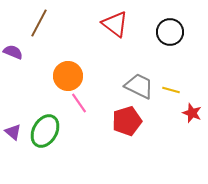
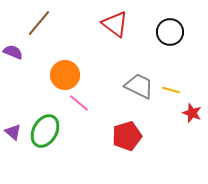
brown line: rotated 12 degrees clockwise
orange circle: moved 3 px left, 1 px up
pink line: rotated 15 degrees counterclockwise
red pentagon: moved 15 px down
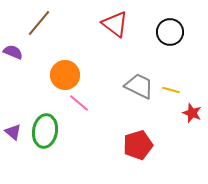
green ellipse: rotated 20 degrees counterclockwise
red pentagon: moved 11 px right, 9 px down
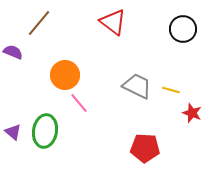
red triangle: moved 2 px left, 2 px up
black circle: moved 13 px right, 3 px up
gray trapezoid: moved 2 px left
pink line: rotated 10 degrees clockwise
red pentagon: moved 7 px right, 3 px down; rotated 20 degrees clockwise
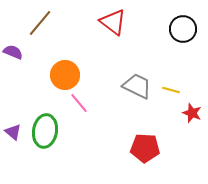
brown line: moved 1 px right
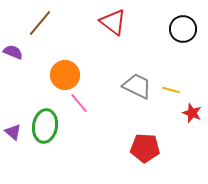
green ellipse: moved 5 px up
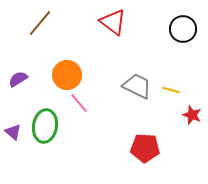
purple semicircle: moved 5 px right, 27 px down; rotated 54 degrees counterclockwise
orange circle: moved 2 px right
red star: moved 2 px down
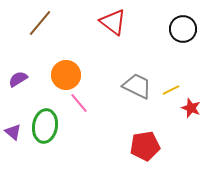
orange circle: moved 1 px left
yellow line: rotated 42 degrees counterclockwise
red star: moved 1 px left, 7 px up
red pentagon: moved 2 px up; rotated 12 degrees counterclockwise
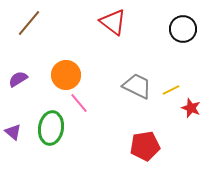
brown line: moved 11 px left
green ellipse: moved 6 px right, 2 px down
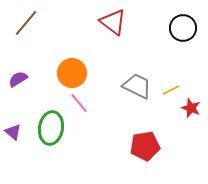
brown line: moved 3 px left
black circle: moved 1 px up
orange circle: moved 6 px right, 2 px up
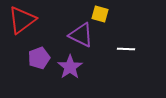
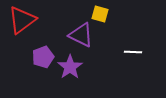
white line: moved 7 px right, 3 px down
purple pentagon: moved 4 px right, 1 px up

※

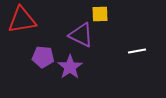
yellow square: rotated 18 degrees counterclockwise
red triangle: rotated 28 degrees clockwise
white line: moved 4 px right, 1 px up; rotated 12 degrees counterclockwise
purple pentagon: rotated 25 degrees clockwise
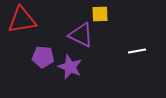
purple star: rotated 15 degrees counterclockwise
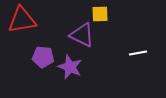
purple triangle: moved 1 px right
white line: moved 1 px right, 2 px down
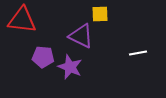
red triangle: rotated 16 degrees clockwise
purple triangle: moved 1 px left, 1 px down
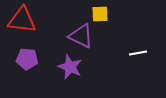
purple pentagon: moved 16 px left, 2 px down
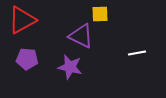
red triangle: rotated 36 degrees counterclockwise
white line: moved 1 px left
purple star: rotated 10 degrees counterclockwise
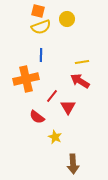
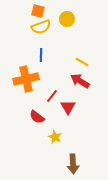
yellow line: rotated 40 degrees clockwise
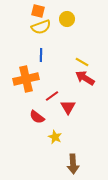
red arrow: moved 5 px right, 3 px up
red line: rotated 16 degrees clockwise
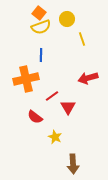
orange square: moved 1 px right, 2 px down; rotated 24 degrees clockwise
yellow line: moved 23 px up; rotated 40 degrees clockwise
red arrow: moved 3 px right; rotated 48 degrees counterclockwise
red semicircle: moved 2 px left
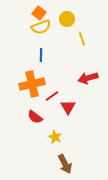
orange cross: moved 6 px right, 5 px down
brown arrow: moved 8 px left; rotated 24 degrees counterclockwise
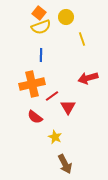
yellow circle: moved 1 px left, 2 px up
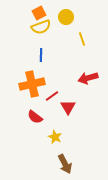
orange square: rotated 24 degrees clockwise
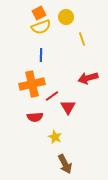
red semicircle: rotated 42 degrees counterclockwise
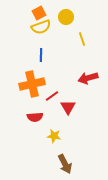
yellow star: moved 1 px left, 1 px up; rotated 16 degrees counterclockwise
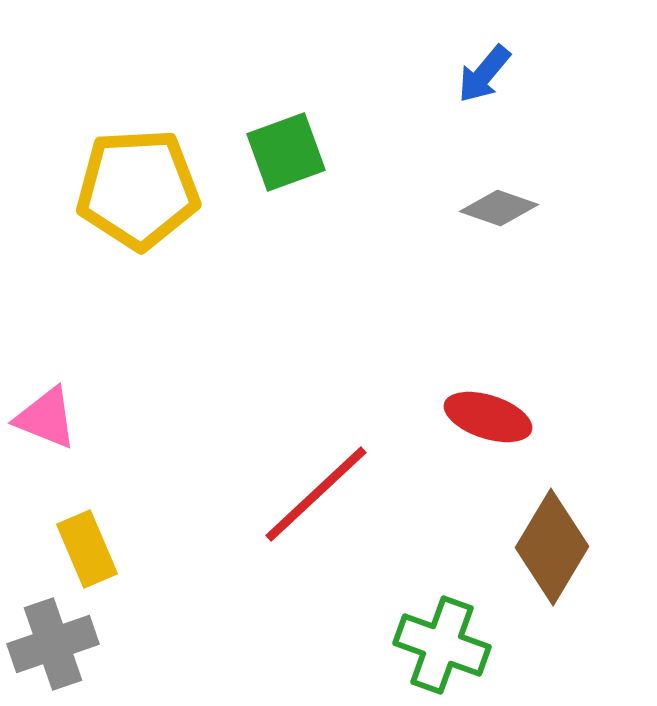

※

● Ćwiczenie: Odszukaj w powyższych danych każdy wiersz zawierający słowo „pink” i przepisz go w całości. Wielkość liter ma znaczenie.

● Rozwiązanie zadania:
pink line: rotated 15 degrees counterclockwise
pink line: rotated 10 degrees clockwise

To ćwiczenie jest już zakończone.